WHAT YOU HAVE TO DO: Determine how many lines in the listing below contain "TRIG", then give only that number.

++++ DATA RECORDS

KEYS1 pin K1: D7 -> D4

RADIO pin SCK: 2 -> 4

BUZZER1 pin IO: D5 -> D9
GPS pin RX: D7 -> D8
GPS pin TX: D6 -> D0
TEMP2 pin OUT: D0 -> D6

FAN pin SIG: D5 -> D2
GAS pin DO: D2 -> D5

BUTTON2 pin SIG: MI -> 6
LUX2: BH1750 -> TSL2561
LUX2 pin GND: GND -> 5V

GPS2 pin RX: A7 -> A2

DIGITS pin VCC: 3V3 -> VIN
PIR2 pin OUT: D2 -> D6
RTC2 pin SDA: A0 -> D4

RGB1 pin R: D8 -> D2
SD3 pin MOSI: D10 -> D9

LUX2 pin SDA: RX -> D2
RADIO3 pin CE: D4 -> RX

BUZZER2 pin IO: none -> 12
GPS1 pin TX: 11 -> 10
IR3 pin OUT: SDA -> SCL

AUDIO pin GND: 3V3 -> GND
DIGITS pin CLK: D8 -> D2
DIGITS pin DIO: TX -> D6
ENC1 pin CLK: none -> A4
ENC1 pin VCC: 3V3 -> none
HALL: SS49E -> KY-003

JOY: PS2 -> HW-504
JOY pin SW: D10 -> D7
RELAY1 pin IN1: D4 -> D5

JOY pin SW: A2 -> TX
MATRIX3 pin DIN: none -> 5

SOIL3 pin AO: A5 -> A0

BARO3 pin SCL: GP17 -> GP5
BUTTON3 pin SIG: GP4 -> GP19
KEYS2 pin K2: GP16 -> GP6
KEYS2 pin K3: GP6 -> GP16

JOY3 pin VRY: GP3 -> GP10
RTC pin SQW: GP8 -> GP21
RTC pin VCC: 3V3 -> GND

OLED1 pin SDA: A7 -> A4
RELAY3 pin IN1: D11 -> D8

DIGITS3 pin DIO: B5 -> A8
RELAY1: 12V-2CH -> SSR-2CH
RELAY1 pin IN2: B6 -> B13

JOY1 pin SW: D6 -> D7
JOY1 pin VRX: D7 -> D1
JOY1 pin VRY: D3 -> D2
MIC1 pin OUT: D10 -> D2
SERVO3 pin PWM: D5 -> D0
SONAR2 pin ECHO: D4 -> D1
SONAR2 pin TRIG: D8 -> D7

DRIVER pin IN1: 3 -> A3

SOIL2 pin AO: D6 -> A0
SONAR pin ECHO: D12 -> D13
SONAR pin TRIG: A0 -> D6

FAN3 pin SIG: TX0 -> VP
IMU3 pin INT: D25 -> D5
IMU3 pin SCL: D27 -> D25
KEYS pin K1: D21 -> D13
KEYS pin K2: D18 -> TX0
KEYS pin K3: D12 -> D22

++++++++

OUTPUT FOR THIS EXERCISE: 2